#### [Do this]
Reproduce the data below word for word and line for line, leaving out the pictures.

#### [Records for this task]

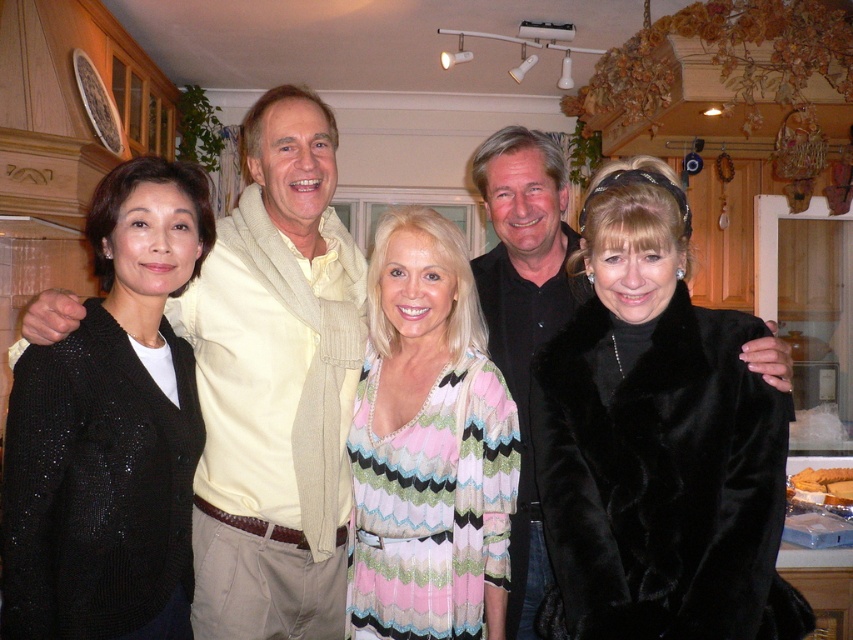
You are a photographer setting up a camera to capture this group photo. You need to adjust the focus so that both the black sequined cardigan at left and the striped knit dress at center are in clear view. Considering their heights, which object should you focus on first to ensure proper alignment?

The black sequined cardigan at left is much taller than the striped knit dress at center, so you should focus on the black sequined cardigan at left first to ensure proper alignment.

You are organizing a photo shoot and need to ensure that the black sequined cardigan at left and the black velvet shirt at center are visible in the frame. Based on their sizes, which one might require more careful positioning to avoid being cropped out?

The black velvet shirt at center requires more careful positioning because it occupies more space than the black sequined cardigan at left, making it more likely to be cropped if not framed properly.

You are standing in front of the group photo and want to point out two specific points. The first point is at coordinates point (x=24, y=612) and the second is at point (x=519, y=138). Which of these two points is nearer to you?

Point (x=24, y=612) is closer to the viewer than point (x=519, y=138).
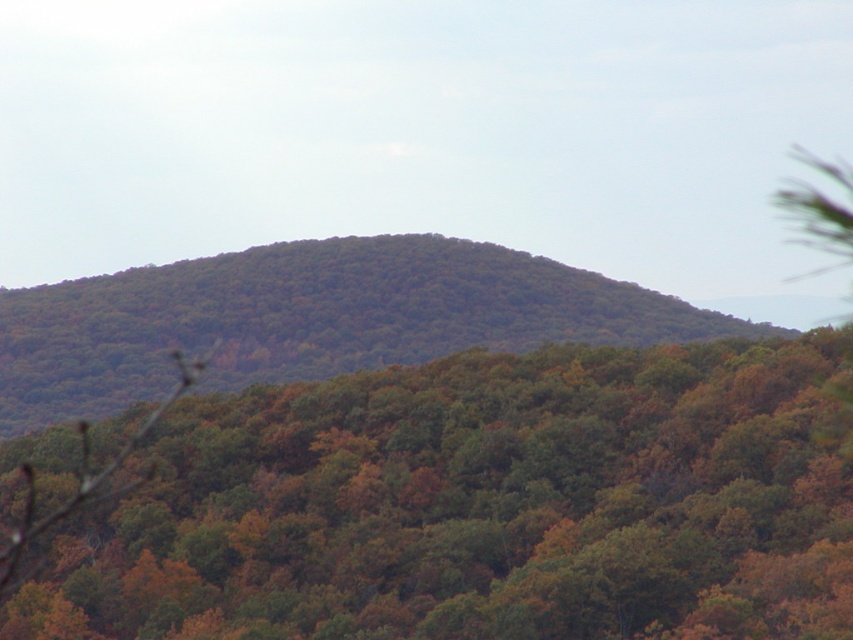
You are an environmental scientist observing the image. You notice two distinct forest areas labeled as the green matte forest at center and the green leafy forest at center. Based on their appearance, which forest area is shorter in height?

The green matte forest at center is not as tall as the green leafy forest at center, so the green matte forest at center is shorter in height.

You are standing in the forest and want to take a photo. You notice two points in the scene labeled as point [398,444] and point [184,323]. Which point is closer to your camera lens?

Point [398,444] is closer to the camera than point [184,323].

You are an environmental scientist examining the image of a forest landscape. You notice two distinct areas labeled as the green matte forest at center and the green leafy forest at center. Based on their positions in the scene, which one is closer to you?

The green matte forest at center is closer to you because it is positioned in front of the green leafy forest at center.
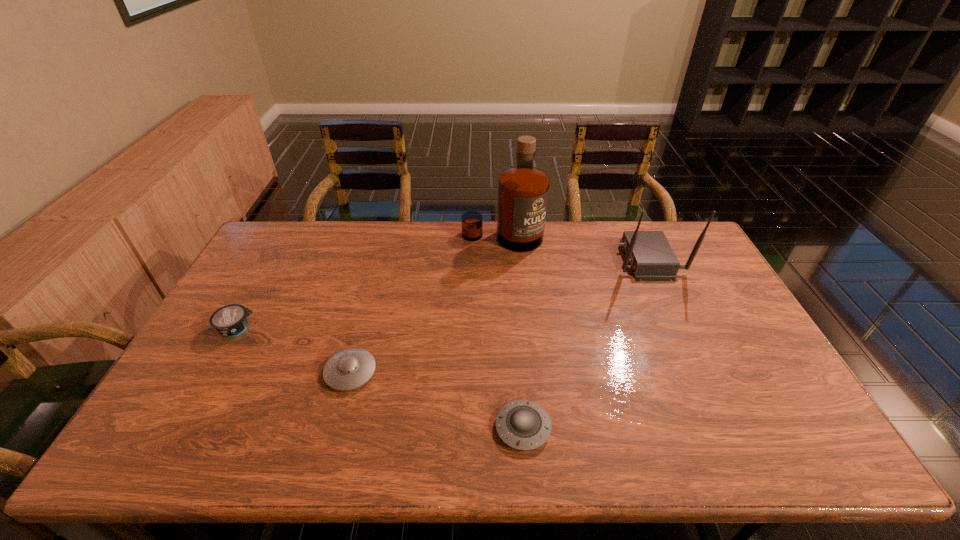
Where is `vacant position located 0.280m on the back of the fourth shortest object to connect cables`? The width and height of the screenshot is (960, 540). vacant position located 0.280m on the back of the fourth shortest object to connect cables is located at coordinates (534, 259).

You are a GUI agent. You are given a task and a screenshot of the screen. Output one action in this format:
    pyautogui.click(x=<x>, y=<y>)
    Task: Click on the free space located on the back of the fourth shortest object to connect cables
    This screenshot has width=960, height=540.
    Given the screenshot: What is the action you would take?
    pyautogui.click(x=516, y=259)

Where is `free space located 0.390m on the back of the fourth shortest object to connect cables`? free space located 0.390m on the back of the fourth shortest object to connect cables is located at coordinates (502, 259).

At what (x,y) coordinates should I click in order to perform the action: click on vacant space located 0.110m on the right of the third tallest object. Please return your answer as a coordinate pair (x, y). The width and height of the screenshot is (960, 540). Looking at the image, I should click on [295, 329].

Identify the location of free space located on the left of the farther saucer. The image size is (960, 540). (212, 372).

This screenshot has height=540, width=960. In order to click on free space located 0.250m on the back of the shortest object in this screenshot , I will do `click(516, 329)`.

Locate an element on the screen. The image size is (960, 540). liquor present at the far edge is located at coordinates coord(523,189).

You are a GUI agent. You are given a task and a screenshot of the screen. Output one action in this format:
    pyautogui.click(x=<x>, y=<y>)
    Task: Click on the router that is at the far edge
    The image size is (960, 540).
    Given the screenshot: What is the action you would take?
    pyautogui.click(x=649, y=253)

At what (x,y) coordinates should I click in order to perform the action: click on object that is at the near edge. Please return your answer as a coordinate pair (x, y). The image size is (960, 540). Looking at the image, I should click on (524, 425).

I want to click on object at the left edge, so click(x=231, y=320).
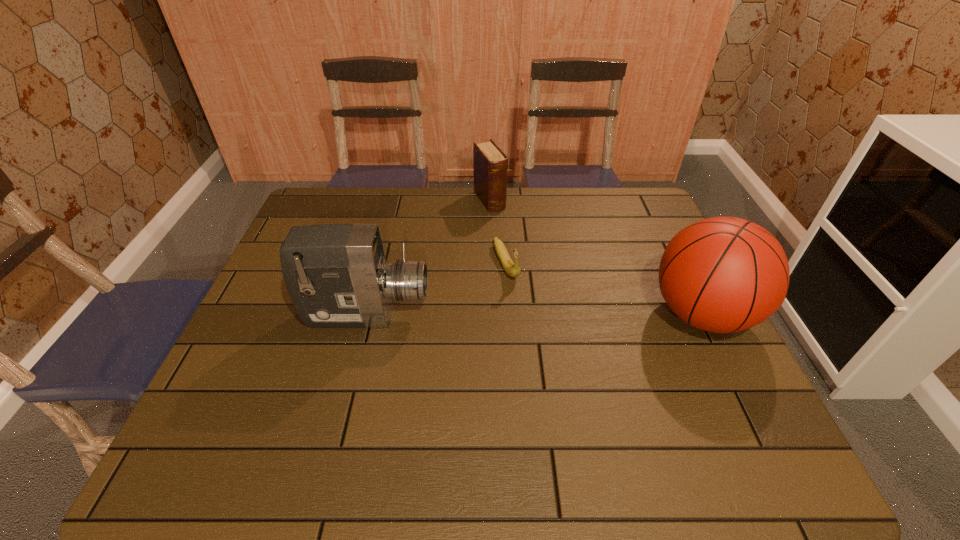
Where is `free space located 0.120m at the stem of the shortest object`? free space located 0.120m at the stem of the shortest object is located at coordinates (526, 314).

Image resolution: width=960 pixels, height=540 pixels. Find the location of `free space located at the stem of the shortest object`. free space located at the stem of the shortest object is located at coordinates (521, 303).

Locate an element on the screen. The width and height of the screenshot is (960, 540). free point located at the stem of the shortest object is located at coordinates (540, 340).

This screenshot has width=960, height=540. What are the coordinates of `object present at the far edge` in the screenshot? It's located at (490, 165).

The width and height of the screenshot is (960, 540). What are the coordinates of `object located in the left edge section of the desktop` in the screenshot? It's located at (337, 276).

Where is `object at the right edge`? The height and width of the screenshot is (540, 960). object at the right edge is located at coordinates (725, 274).

Where is `free spot at the far edge of the desktop`? This screenshot has height=540, width=960. free spot at the far edge of the desktop is located at coordinates (427, 216).

In the image, there is a desktop. In order to click on vacant space at the right edge in this screenshot , I will do `click(690, 326)`.

At what (x,y) coordinates should I click in order to perform the action: click on free space at the far left corner. Please return your answer as a coordinate pair (x, y). The width and height of the screenshot is (960, 540). Looking at the image, I should click on (301, 218).

This screenshot has width=960, height=540. I want to click on free space at the near left corner of the desktop, so click(274, 411).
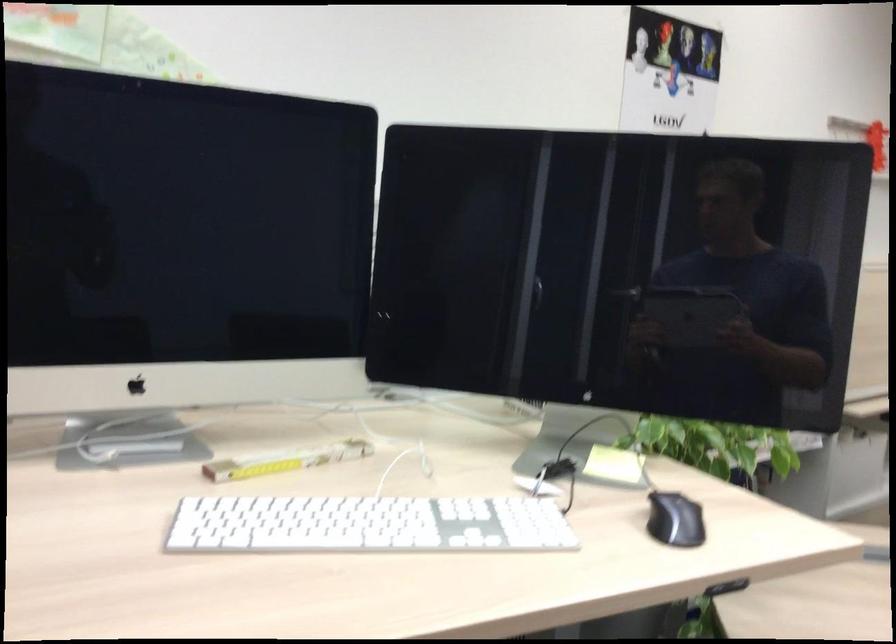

#### [Solution for this exercise]
You are a photographer setting up a camera to capture this group photo. You need to adjust the focus so that both the black sequined cardigan at left and the striped knit dress at center are in clear view. Considering their heights, which object should you focus on first to ensure proper alignment?

The black sequined cardigan at left is much taller than the striped knit dress at center, so you should focus on the black sequined cardigan at left first to ensure proper alignment.

You are organizing a photo shoot and need to ensure that the black sequined cardigan at left and the black velvet shirt at center are visible in the frame. Based on their sizes, which one might require more careful positioning to avoid being cropped out?

The black velvet shirt at center requires more careful positioning because it occupies more space than the black sequined cardigan at left, making it more likely to be cropped if not framed properly.

You are standing in front of the group photo and want to point out two specific points. The first point is at coordinates point (x=24, y=612) and the second is at point (x=519, y=138). Which of these two points is nearer to you?

Point (x=24, y=612) is closer to the viewer than point (x=519, y=138).
You are an environmental scientist observing the image. You notice two distinct forest areas labeled as the green matte forest at center and the green leafy forest at center. Based on their appearance, which forest area is shorter in height?

The green matte forest at center is not as tall as the green leafy forest at center, so the green matte forest at center is shorter in height.

You are standing in the forest and want to take a photo. You notice two points in the scene labeled as point [398,444] and point [184,323]. Which point is closer to your camera lens?

Point [398,444] is closer to the camera than point [184,323].

You are an environmental scientist examining the image of a forest landscape. You notice two distinct areas labeled as the green matte forest at center and the green leafy forest at center. Based on their positions in the scene, which one is closer to you?

The green matte forest at center is closer to you because it is positioned in front of the green leafy forest at center.
Where is `vacant position located 0.280m on the back of the fourth shortest object to connect cables`? The width and height of the screenshot is (960, 540). vacant position located 0.280m on the back of the fourth shortest object to connect cables is located at coordinates (534, 259).

You are a GUI agent. You are given a task and a screenshot of the screen. Output one action in this format:
    pyautogui.click(x=<x>, y=<y>)
    Task: Click on the free space located on the back of the fourth shortest object to connect cables
    This screenshot has width=960, height=540.
    Given the screenshot: What is the action you would take?
    pyautogui.click(x=516, y=259)

Where is `free space located 0.390m on the back of the fourth shortest object to connect cables`? free space located 0.390m on the back of the fourth shortest object to connect cables is located at coordinates (502, 259).

At what (x,y) coordinates should I click in order to perform the action: click on vacant space located 0.110m on the right of the third tallest object. Please return your answer as a coordinate pair (x, y). The width and height of the screenshot is (960, 540). Looking at the image, I should click on [295, 329].

Identify the location of free space located on the left of the farther saucer. The image size is (960, 540). (212, 372).

This screenshot has height=540, width=960. In order to click on free space located 0.250m on the back of the shortest object in this screenshot , I will do `click(516, 329)`.

Locate an element on the screen. The image size is (960, 540). liquor present at the far edge is located at coordinates coord(523,189).

You are a GUI agent. You are given a task and a screenshot of the screen. Output one action in this format:
    pyautogui.click(x=<x>, y=<y>)
    Task: Click on the router that is at the far edge
    The image size is (960, 540).
    Given the screenshot: What is the action you would take?
    pyautogui.click(x=649, y=253)

At what (x,y) coordinates should I click in order to perform the action: click on object that is at the near edge. Please return your answer as a coordinate pair (x, y). The image size is (960, 540). Looking at the image, I should click on (524, 425).

I want to click on object at the left edge, so click(x=231, y=320).
Where is `free space located 0.120m at the stem of the shortest object`? free space located 0.120m at the stem of the shortest object is located at coordinates (526, 314).

Image resolution: width=960 pixels, height=540 pixels. Find the location of `free space located at the stem of the shortest object`. free space located at the stem of the shortest object is located at coordinates (521, 303).

Locate an element on the screen. The width and height of the screenshot is (960, 540). free point located at the stem of the shortest object is located at coordinates (540, 340).

This screenshot has width=960, height=540. What are the coordinates of `object present at the far edge` in the screenshot? It's located at (490, 165).

The width and height of the screenshot is (960, 540). What are the coordinates of `object located in the left edge section of the desktop` in the screenshot? It's located at (337, 276).

Where is `object at the right edge`? The height and width of the screenshot is (540, 960). object at the right edge is located at coordinates (725, 274).

Where is `free spot at the far edge of the desktop`? This screenshot has height=540, width=960. free spot at the far edge of the desktop is located at coordinates (427, 216).

In the image, there is a desktop. In order to click on vacant space at the right edge in this screenshot , I will do `click(690, 326)`.

At what (x,y) coordinates should I click in order to perform the action: click on free space at the far left corner. Please return your answer as a coordinate pair (x, y). The width and height of the screenshot is (960, 540). Looking at the image, I should click on (301, 218).

This screenshot has width=960, height=540. I want to click on free space at the near left corner of the desktop, so click(274, 411).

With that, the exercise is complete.